§ **Task goal**
Ignoring every picture, return the lines of the listing below word for word, from the line that holds "white car: 2 -> 0" through the line that holds "yellow spoon: 10 -> 12".

§ **Source records**
----------------------------------------

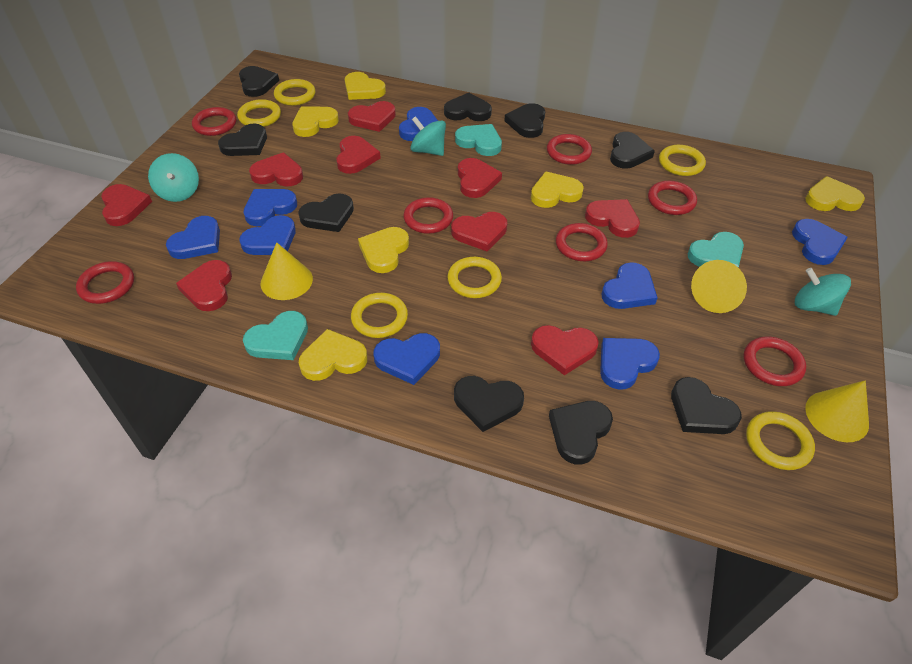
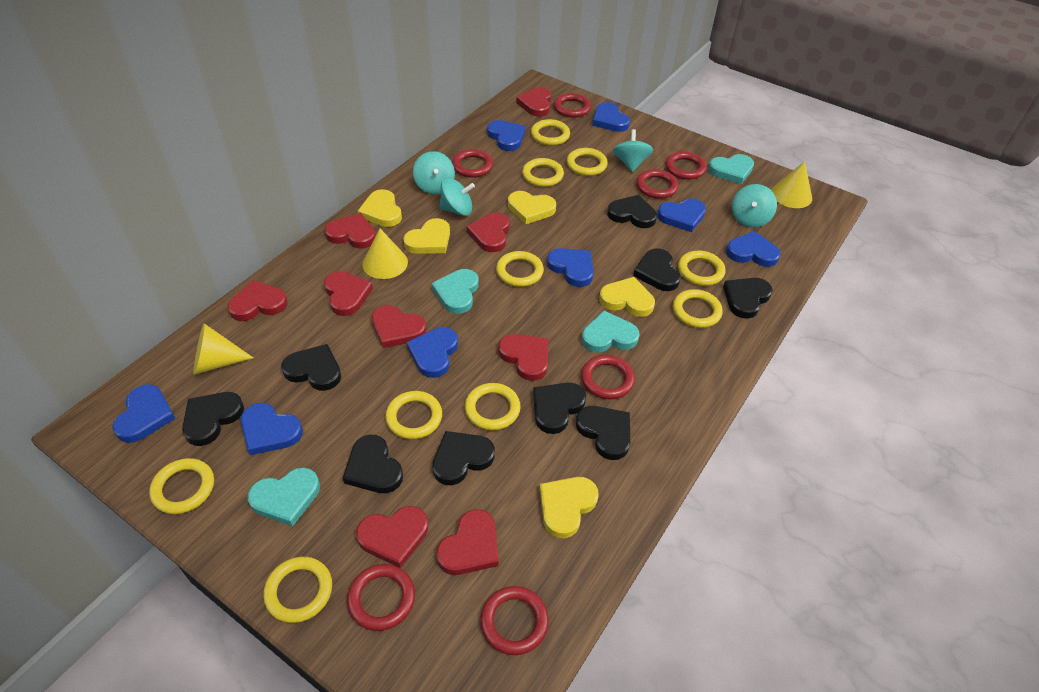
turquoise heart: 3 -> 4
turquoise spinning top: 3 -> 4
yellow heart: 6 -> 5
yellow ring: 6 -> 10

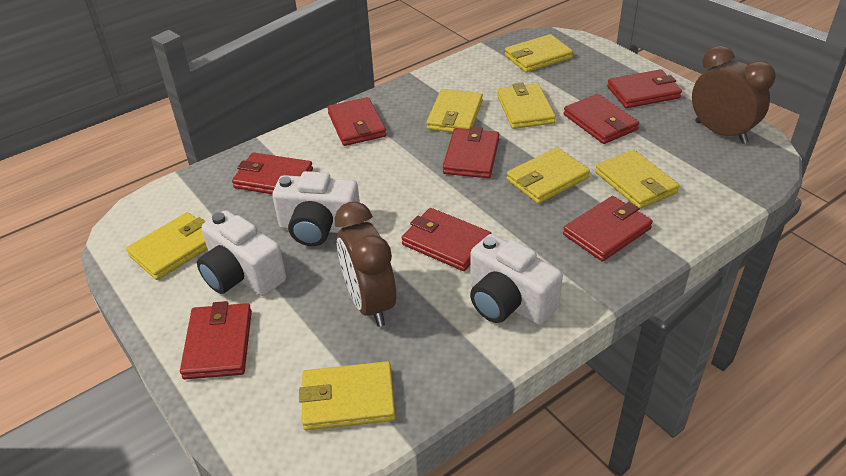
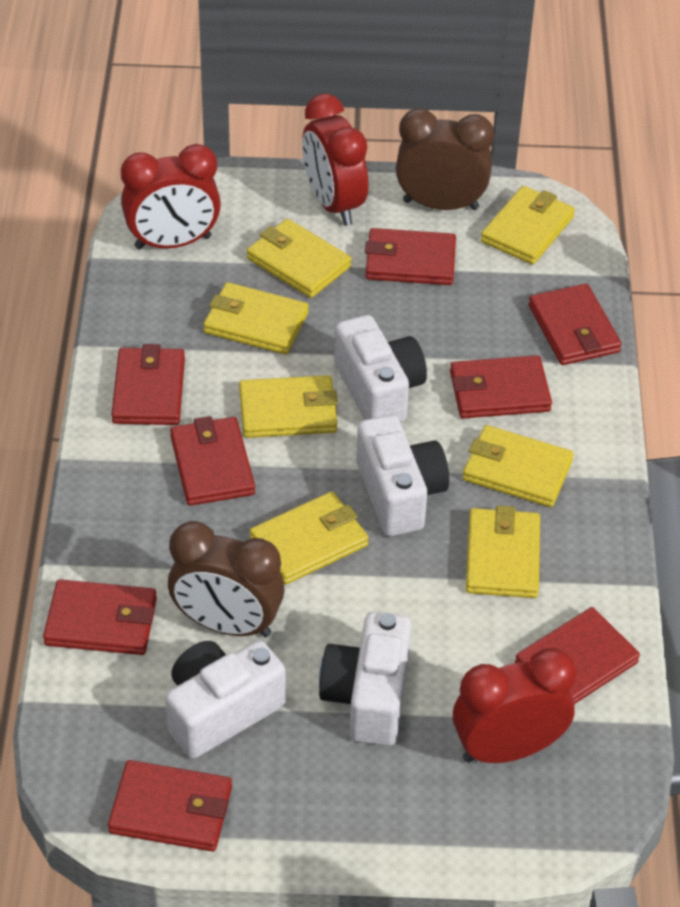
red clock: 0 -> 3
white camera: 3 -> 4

----------------------------------------

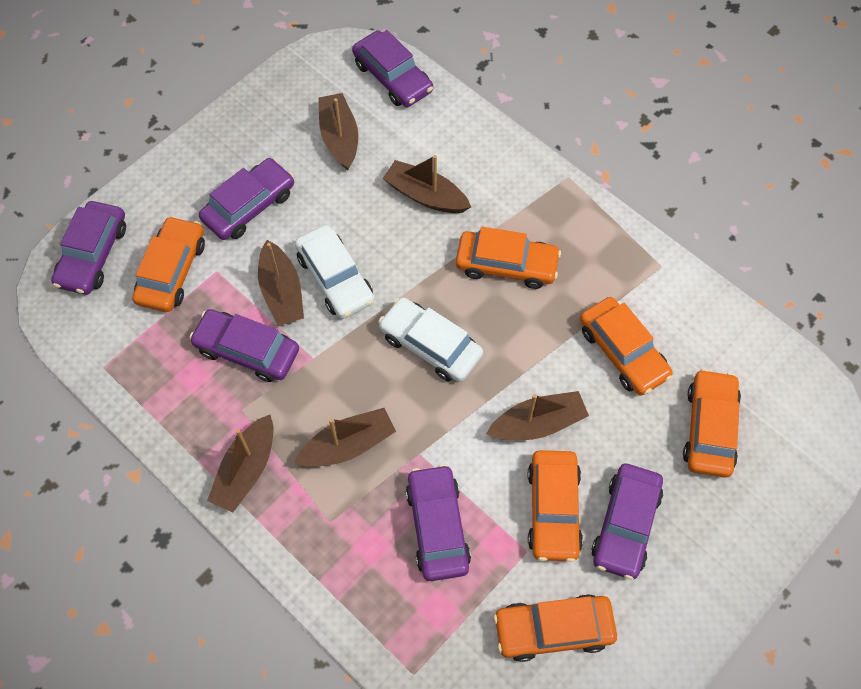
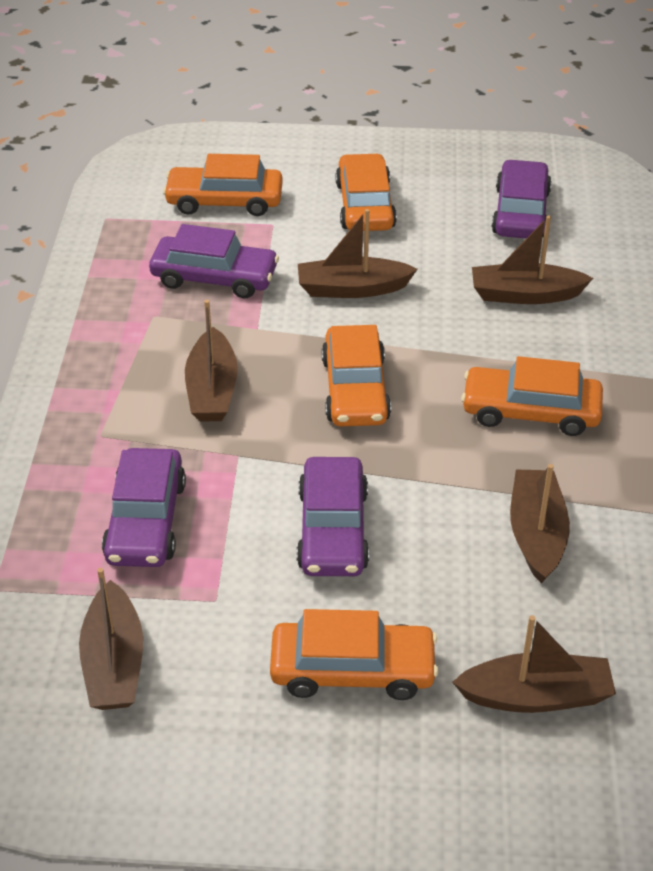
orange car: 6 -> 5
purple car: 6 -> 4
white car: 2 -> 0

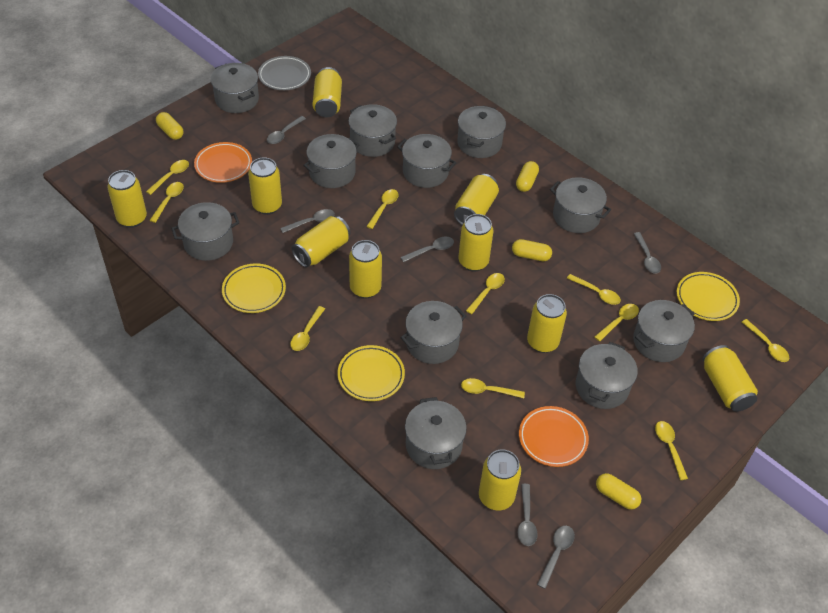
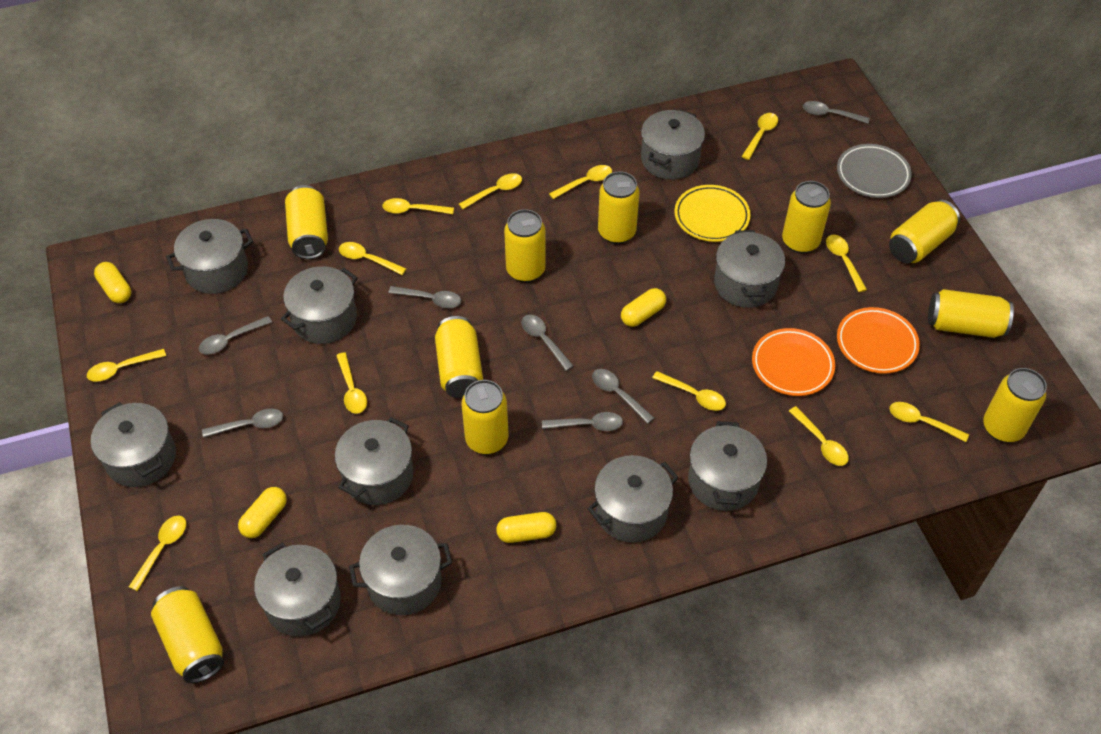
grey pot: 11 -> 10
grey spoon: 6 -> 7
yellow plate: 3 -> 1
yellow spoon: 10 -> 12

----------------------------------------

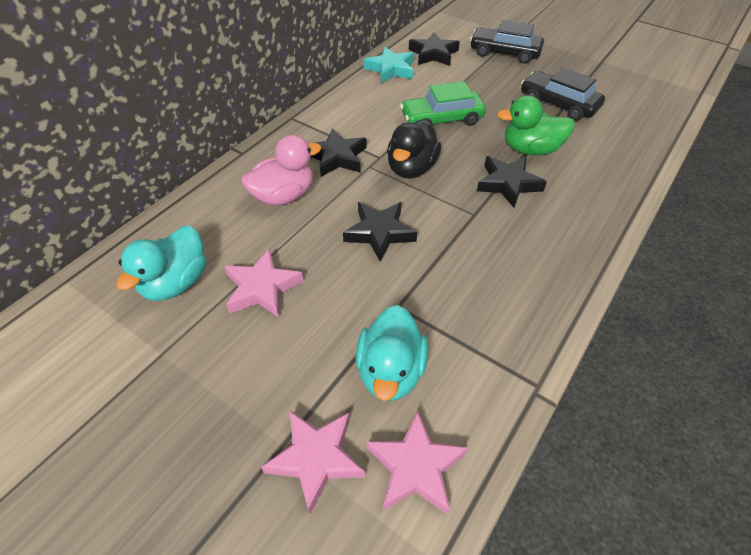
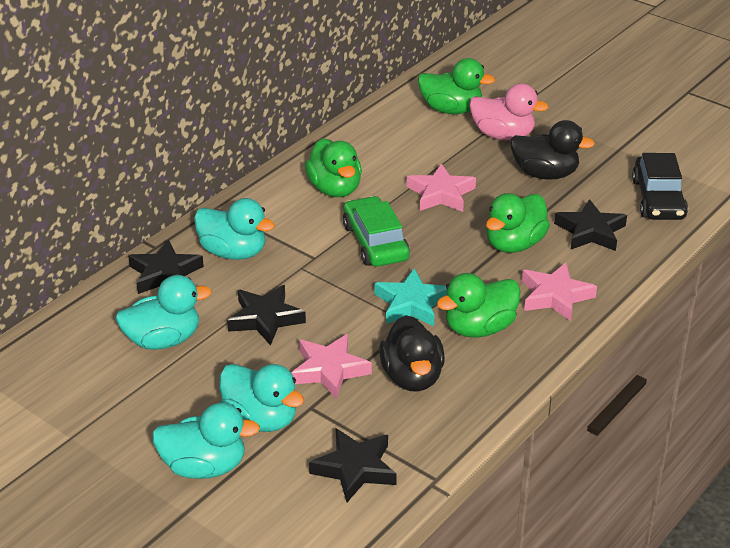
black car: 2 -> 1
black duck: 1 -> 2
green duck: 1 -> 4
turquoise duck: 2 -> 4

----------------------------------------

§ **Finished exercise**
white car: 2 -> 0

grey pot: 11 -> 10
grey spoon: 6 -> 7
yellow plate: 3 -> 1
yellow spoon: 10 -> 12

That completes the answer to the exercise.